- [AIM OF THE EXERCISE] Could you please reproduce the entries exactly, leaving out any pictures?

(Spatial object tracking data)
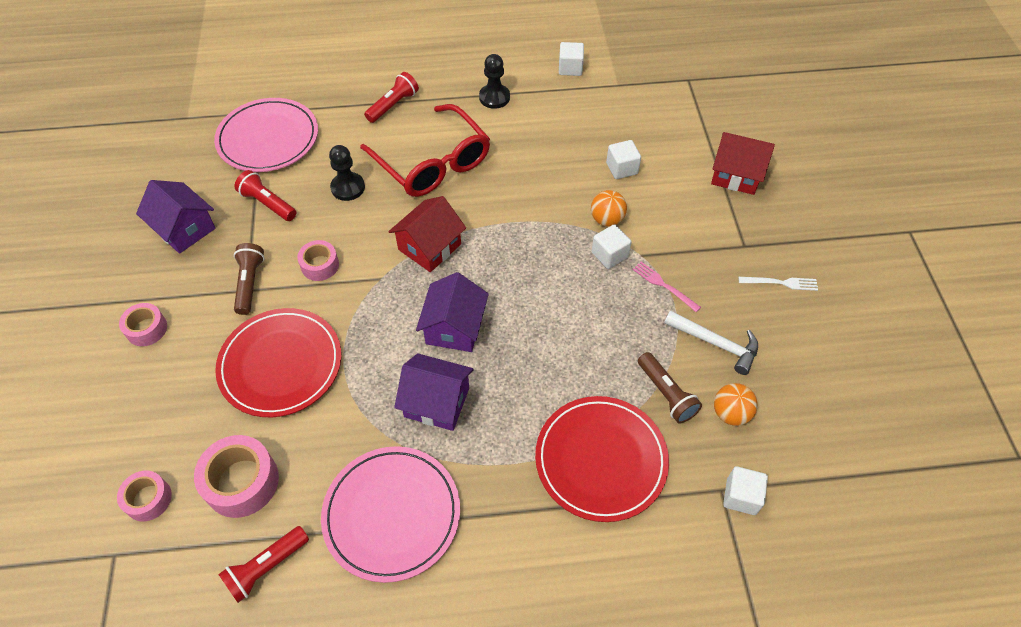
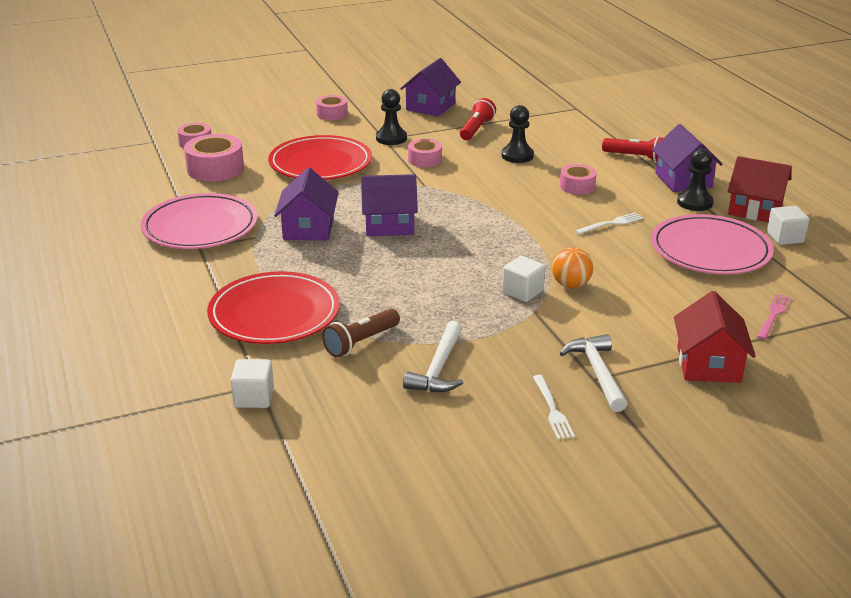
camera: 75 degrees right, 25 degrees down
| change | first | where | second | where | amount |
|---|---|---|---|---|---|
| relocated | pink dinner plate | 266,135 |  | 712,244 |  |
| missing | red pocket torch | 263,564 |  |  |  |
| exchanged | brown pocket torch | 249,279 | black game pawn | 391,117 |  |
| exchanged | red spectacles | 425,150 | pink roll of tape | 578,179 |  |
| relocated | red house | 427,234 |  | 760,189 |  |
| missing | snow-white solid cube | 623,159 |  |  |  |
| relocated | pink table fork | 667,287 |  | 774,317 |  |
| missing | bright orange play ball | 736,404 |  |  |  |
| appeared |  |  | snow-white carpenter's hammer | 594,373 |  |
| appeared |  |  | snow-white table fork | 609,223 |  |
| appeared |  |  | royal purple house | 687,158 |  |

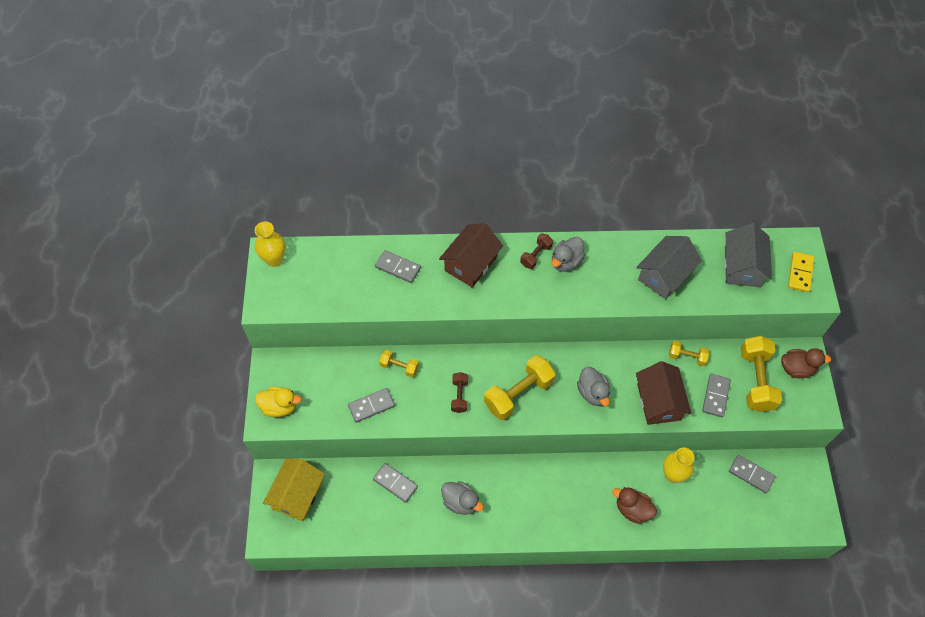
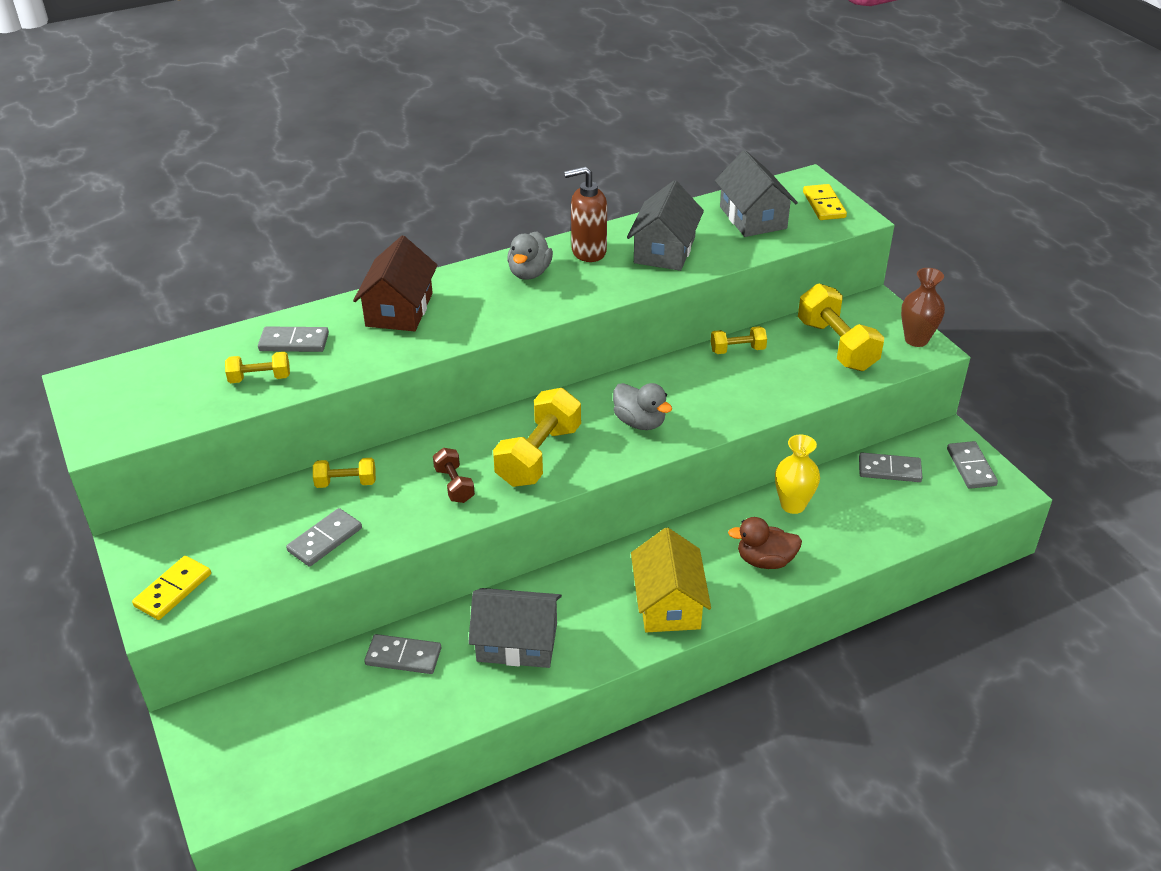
camera: 25 degrees left, 20 degrees down
| change | first | where | second | where | amount |
|---|---|---|---|---|---|
| missing | bright yellow tall vase | 270,244 |  |  |  |
| exchanged | bright yellow toy duck | 278,402 | bright yellow domino tile | 171,588 |  |
| relocated | bright yellow house | 294,490 |  | 671,580 |  |
| exchanged | ash-grey toy duck | 462,498 | ash-grey house | 515,628 |  |
| missing | brown dumbbell | 536,251 |  |  |  |
| missing | brown house | 664,393 |  |  |  |
| relocated | ash-grey domino tile | 716,395 |  | 972,465 |  |
| missing | brown toy duck | 806,363 |  |  |  |
| appeared |  |  | bright yellow dumbbell | 257,367 |  |
| appeared |  |  | brown pump bottle | 585,214 |  |
| appeared |  |  | brown tall vase | 923,307 |  |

- [RESULT]
camera: 75 degrees right, 25 degrees down
| change | first | where | second | where | amount |
|---|---|---|---|---|---|
| relocated | pink dinner plate | 266,135 |  | 712,244 |  |
| missing | red pocket torch | 263,564 |  |  |  |
| exchanged | brown pocket torch | 249,279 | black game pawn | 391,117 |  |
| exchanged | red spectacles | 425,150 | pink roll of tape | 578,179 |  |
| relocated | red house | 427,234 |  | 760,189 |  |
| missing | snow-white solid cube | 623,159 |  |  |  |
| relocated | pink table fork | 667,287 |  | 774,317 |  |
| missing | bright orange play ball | 736,404 |  |  |  |
| appeared |  |  | snow-white carpenter's hammer | 594,373 |  |
| appeared |  |  | snow-white table fork | 609,223 |  |
| appeared |  |  | royal purple house | 687,158 |  |

camera: 25 degrees left, 20 degrees down
| change | first | where | second | where | amount |
|---|---|---|---|---|---|
| missing | bright yellow tall vase | 270,244 |  |  |  |
| exchanged | bright yellow toy duck | 278,402 | bright yellow domino tile | 171,588 |  |
| relocated | bright yellow house | 294,490 |  | 671,580 |  |
| exchanged | ash-grey toy duck | 462,498 | ash-grey house | 515,628 |  |
| missing | brown dumbbell | 536,251 |  |  |  |
| missing | brown house | 664,393 |  |  |  |
| relocated | ash-grey domino tile | 716,395 |  | 972,465 |  |
| missing | brown toy duck | 806,363 |  |  |  |
| appeared |  |  | bright yellow dumbbell | 257,367 |  |
| appeared |  |  | brown pump bottle | 585,214 |  |
| appeared |  |  | brown tall vase | 923,307 |  |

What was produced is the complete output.